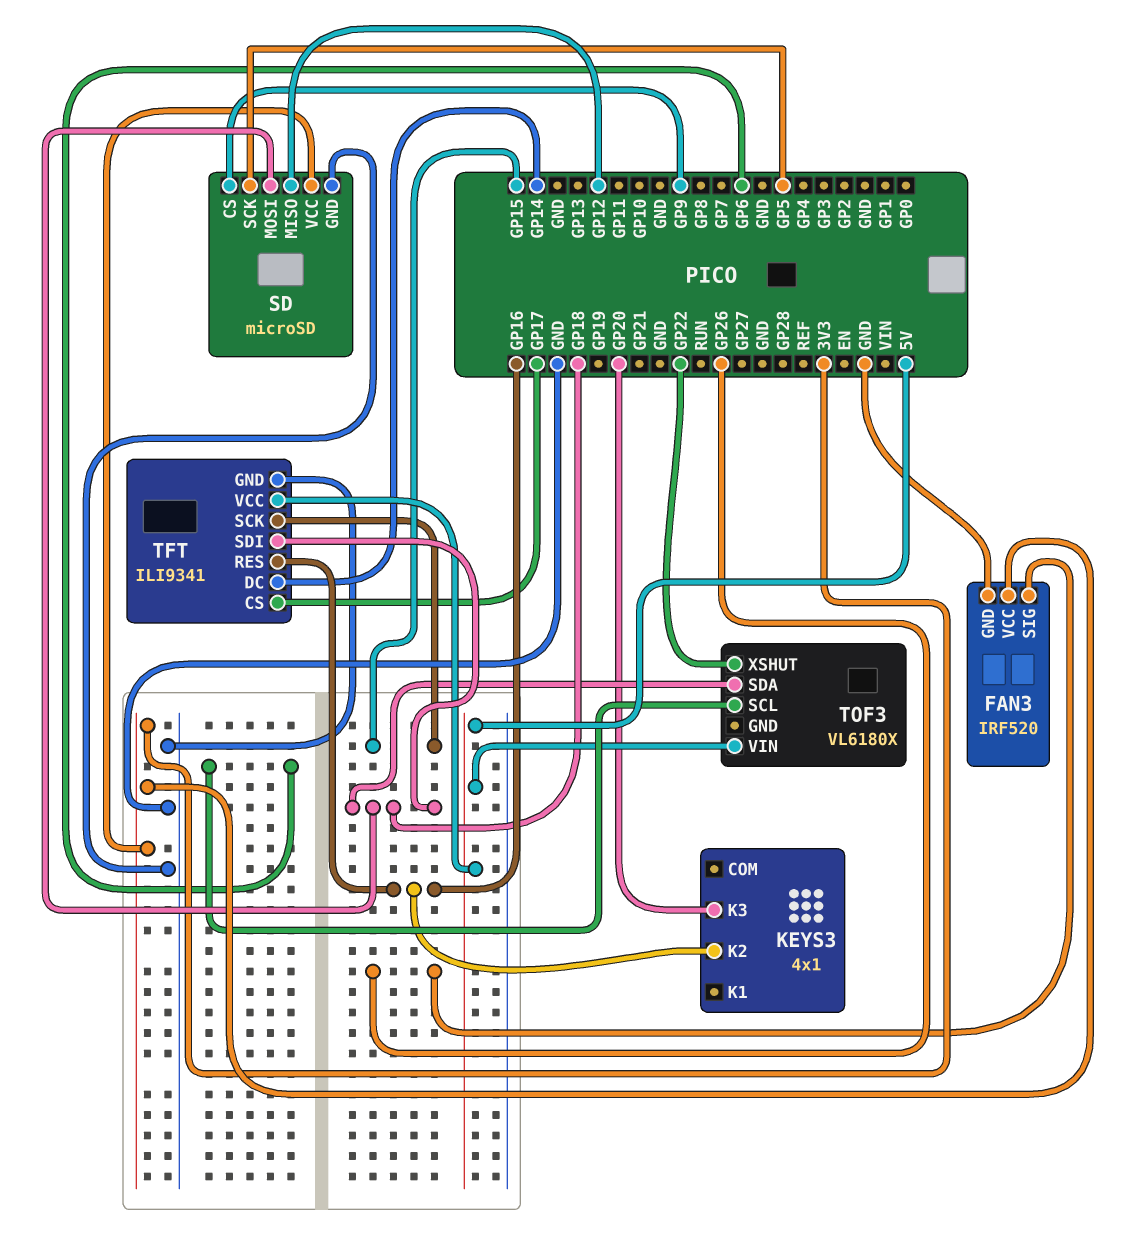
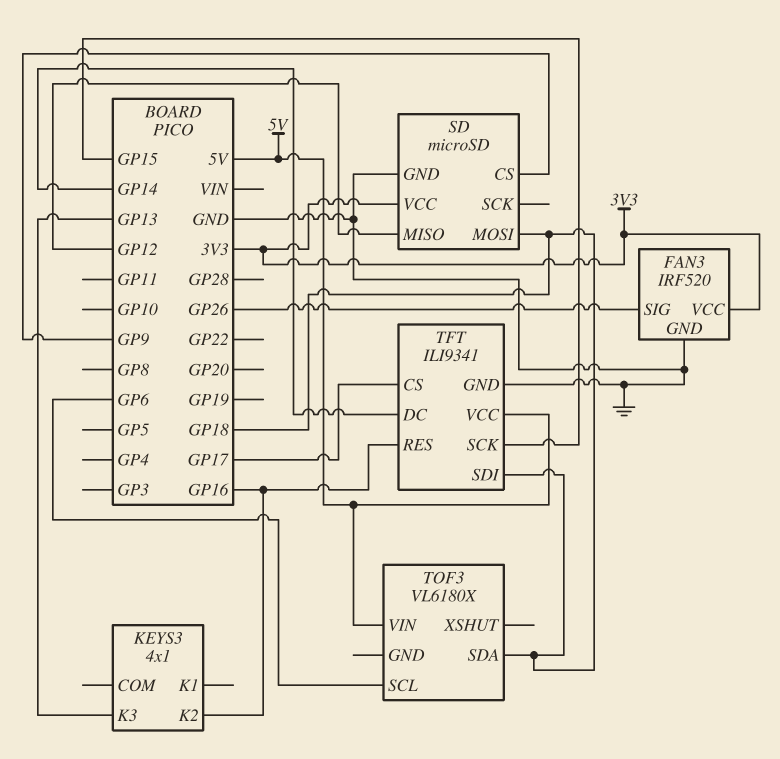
KEYS3 pin K3: GP20 -> GP13
SD pin SCK: GP5 -> none
TOF3 pin XSHUT: GP22 -> none

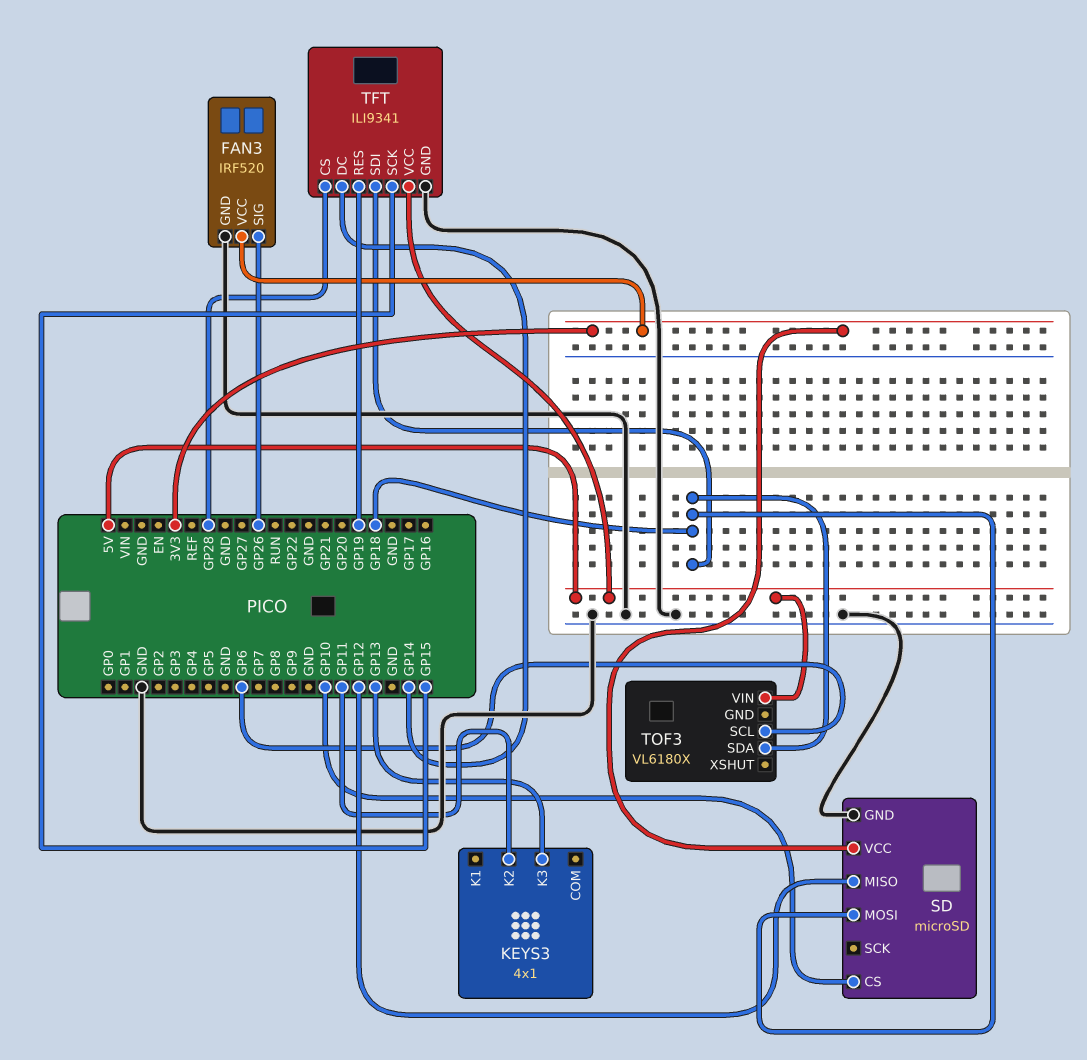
KEYS3 pin K2: GP16 -> GP11
SD pin CS: GP9 -> GP10
TFT pin CS: GP17 -> GP28
TFT pin RES: GP16 -> GP19

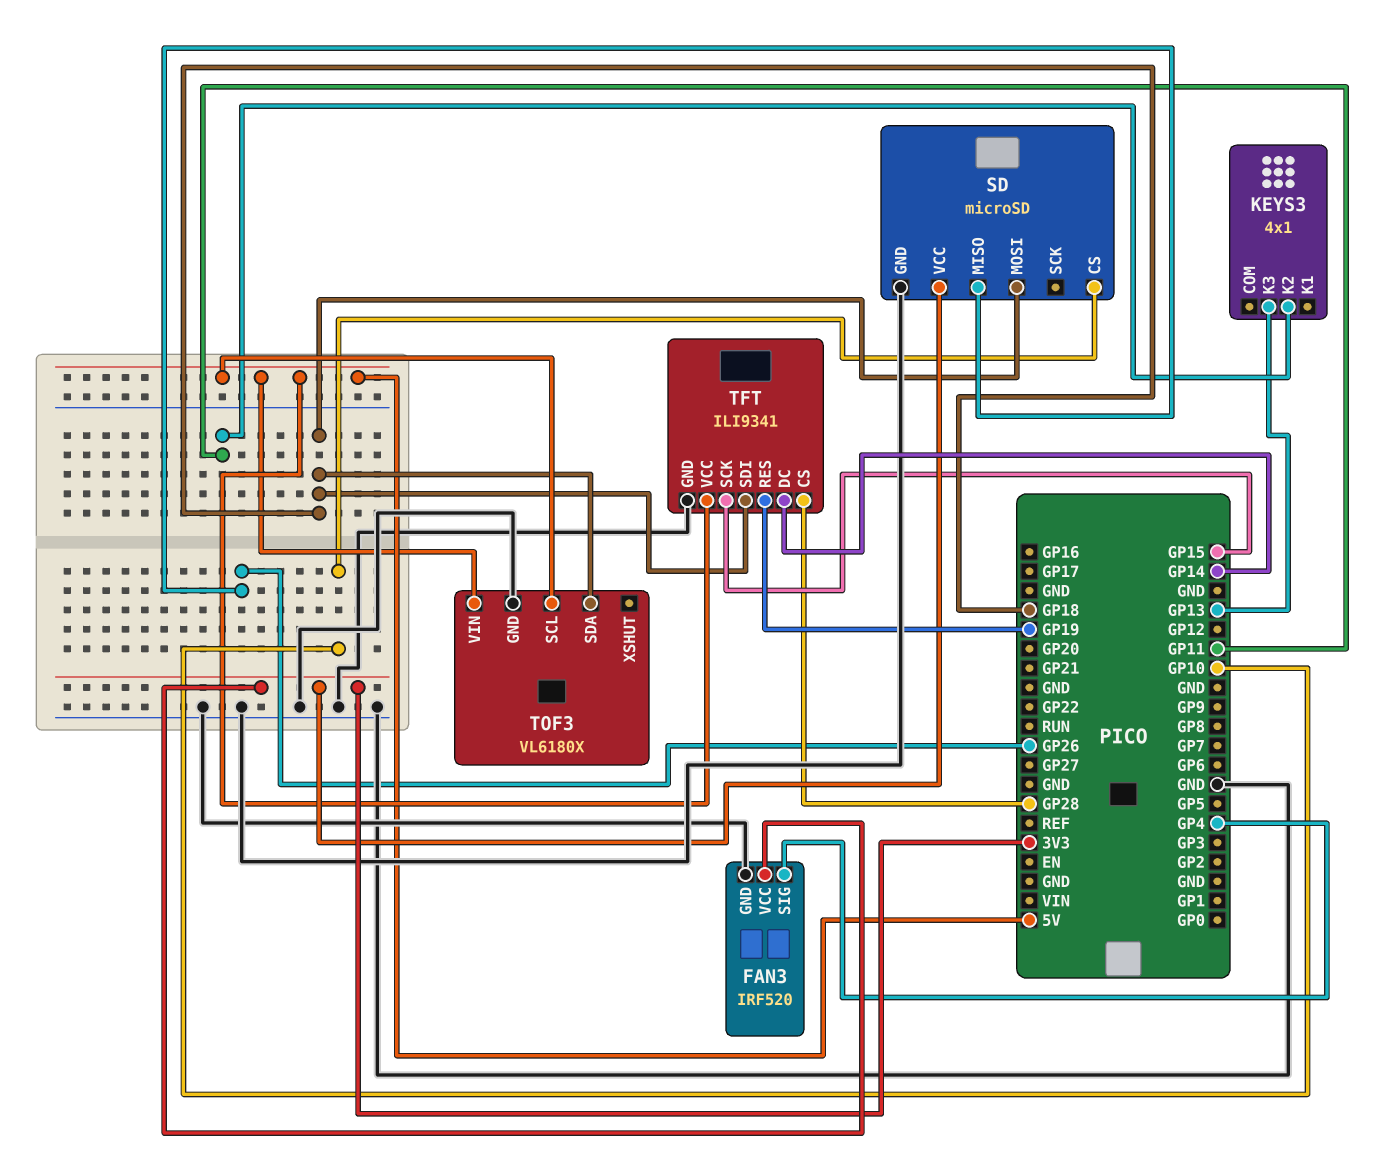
FAN3 pin SIG: GP26 -> GP4
SD pin MISO: GP12 -> GP26
TOF3 pin GND: none -> GND
TOF3 pin SCL: GP6 -> 5V

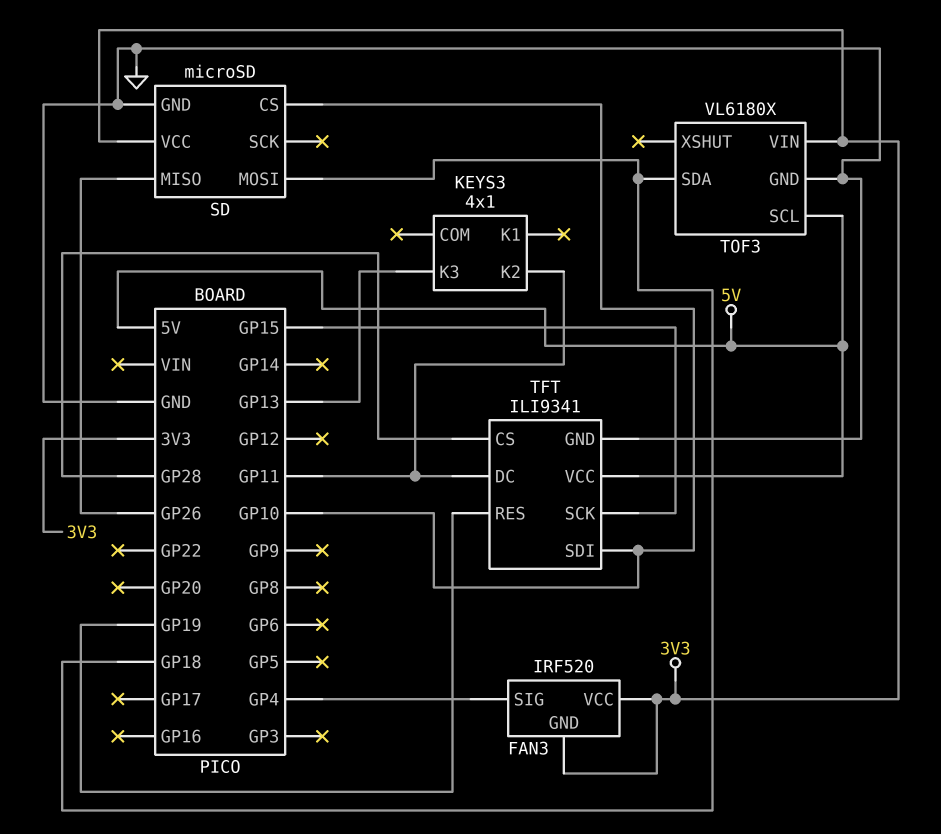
FAN3 pin GND: GND -> 3V3
TFT pin DC: GP14 -> GP11
TFT pin SDI: GP18 -> GP10
TOF3 pin VIN: 5V -> 3V3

-*-*-

Go through the data and return each line where the word "none" appears.

ANSWER TO THE EXERCISE:
SD pin SCK: GP5 -> none
TOF3 pin XSHUT: GP22 -> none
TOF3 pin GND: none -> GND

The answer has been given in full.